(Items from a data source)
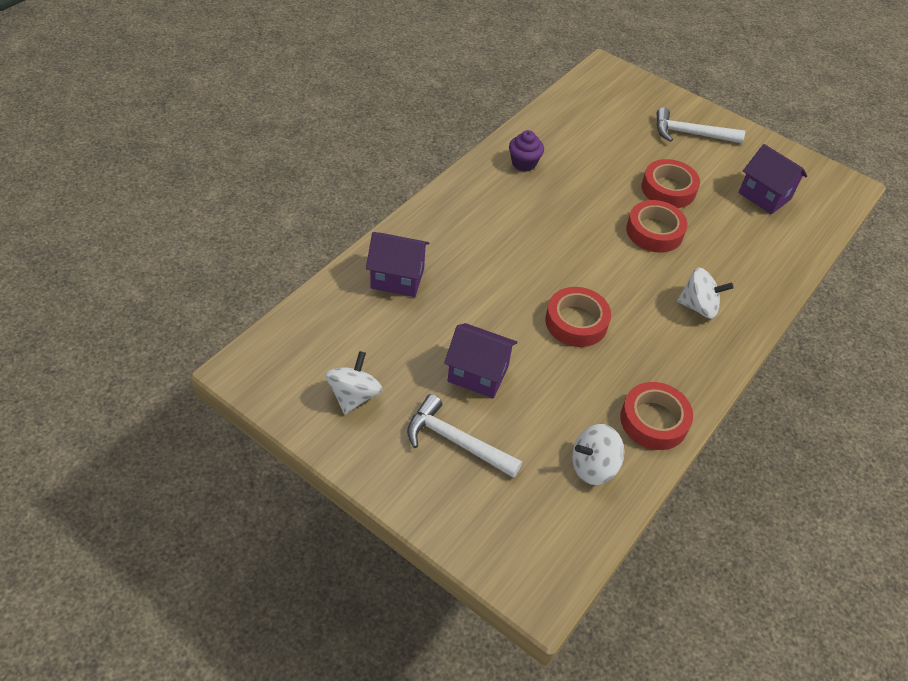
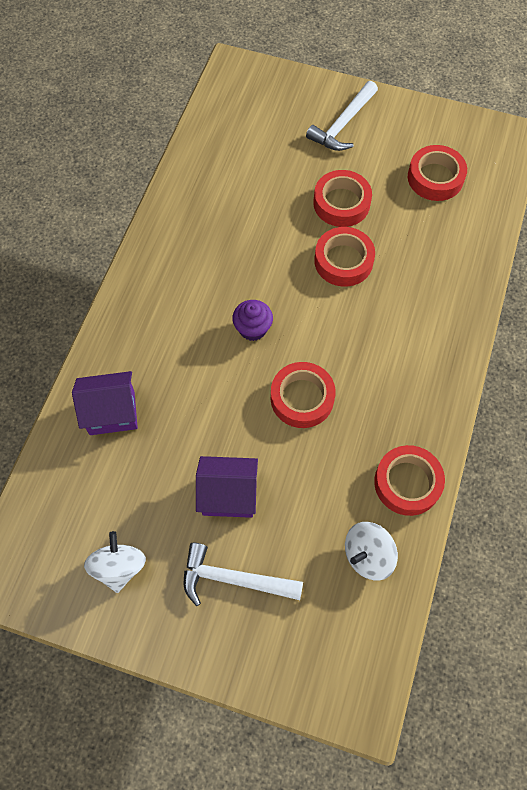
camera: 15 degrees left, 15 degrees up
purple cupcake [509,130,544,172] -> purple cupcake moved to [232,300,273,341]
white hammer [656,107,745,143] -> white hammer turned 45 degrees counterclockwise [306,81,378,151]
white spinning top [677,268,734,319] -> none
purple house [738,144,807,214] -> red tape [408,145,467,201]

• [EXERCISE BRIEF]: Whatever lies between the first line of the data and the line holding "white spinning top [677,268,734,319] -> none", inclusive, should be repeated exactly, apart from the pictures.

• [OUTPUT]:
camera: 15 degrees left, 15 degrees up
purple cupcake [509,130,544,172] -> purple cupcake moved to [232,300,273,341]
white hammer [656,107,745,143] -> white hammer turned 45 degrees counterclockwise [306,81,378,151]
white spinning top [677,268,734,319] -> none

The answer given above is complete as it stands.